Entries for locating text and elements:
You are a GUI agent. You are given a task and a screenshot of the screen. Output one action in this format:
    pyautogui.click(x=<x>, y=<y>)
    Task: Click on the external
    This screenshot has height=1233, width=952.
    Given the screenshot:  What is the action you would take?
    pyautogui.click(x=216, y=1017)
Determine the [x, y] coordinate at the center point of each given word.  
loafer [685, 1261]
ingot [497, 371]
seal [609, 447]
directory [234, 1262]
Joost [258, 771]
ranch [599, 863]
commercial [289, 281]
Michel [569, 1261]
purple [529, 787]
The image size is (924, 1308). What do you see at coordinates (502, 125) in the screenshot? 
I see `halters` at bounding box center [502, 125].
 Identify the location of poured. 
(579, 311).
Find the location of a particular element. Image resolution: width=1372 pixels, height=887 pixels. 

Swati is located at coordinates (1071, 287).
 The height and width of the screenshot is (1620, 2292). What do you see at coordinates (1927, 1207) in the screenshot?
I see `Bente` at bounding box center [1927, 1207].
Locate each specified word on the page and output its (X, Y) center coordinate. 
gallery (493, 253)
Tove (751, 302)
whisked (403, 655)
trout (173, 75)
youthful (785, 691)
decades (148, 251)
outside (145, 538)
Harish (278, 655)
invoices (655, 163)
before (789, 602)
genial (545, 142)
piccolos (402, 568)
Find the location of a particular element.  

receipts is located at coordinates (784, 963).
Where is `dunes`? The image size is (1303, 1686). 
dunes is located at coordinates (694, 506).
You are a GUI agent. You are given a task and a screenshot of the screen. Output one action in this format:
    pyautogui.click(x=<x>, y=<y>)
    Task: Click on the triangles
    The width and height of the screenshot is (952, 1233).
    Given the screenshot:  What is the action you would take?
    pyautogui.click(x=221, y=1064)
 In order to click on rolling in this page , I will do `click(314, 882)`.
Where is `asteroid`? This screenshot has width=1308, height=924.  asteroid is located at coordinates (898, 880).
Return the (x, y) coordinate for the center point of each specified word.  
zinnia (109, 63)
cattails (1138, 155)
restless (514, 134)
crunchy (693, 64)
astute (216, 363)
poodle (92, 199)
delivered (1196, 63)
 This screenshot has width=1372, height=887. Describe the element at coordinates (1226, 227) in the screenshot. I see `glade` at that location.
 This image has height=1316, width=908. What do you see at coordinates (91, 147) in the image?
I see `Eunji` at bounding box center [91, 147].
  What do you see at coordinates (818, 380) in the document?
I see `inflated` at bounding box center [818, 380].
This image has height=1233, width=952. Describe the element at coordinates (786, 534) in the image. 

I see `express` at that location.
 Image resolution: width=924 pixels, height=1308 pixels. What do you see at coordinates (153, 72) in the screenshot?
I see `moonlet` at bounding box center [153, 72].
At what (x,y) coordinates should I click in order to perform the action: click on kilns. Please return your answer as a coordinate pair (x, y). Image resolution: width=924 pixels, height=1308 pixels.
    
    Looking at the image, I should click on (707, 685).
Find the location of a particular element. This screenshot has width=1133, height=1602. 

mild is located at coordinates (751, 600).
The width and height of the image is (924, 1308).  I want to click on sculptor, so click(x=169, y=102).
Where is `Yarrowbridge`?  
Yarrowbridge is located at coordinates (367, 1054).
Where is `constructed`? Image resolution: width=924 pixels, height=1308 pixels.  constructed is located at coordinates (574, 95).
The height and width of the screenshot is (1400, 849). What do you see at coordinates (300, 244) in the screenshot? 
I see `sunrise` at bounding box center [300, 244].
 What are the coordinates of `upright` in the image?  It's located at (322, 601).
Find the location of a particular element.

- Exercise instructions
Report every line of the items above that contains the string "particular", copying each one in full.

- Reply
Find the location of a particular element. Image resolution: width=1372 pixels, height=887 pixels. 
Find the location of a particular element.  
Find the location of a particular element. This screenshot has width=1133, height=1602. 
Find the location of a particular element.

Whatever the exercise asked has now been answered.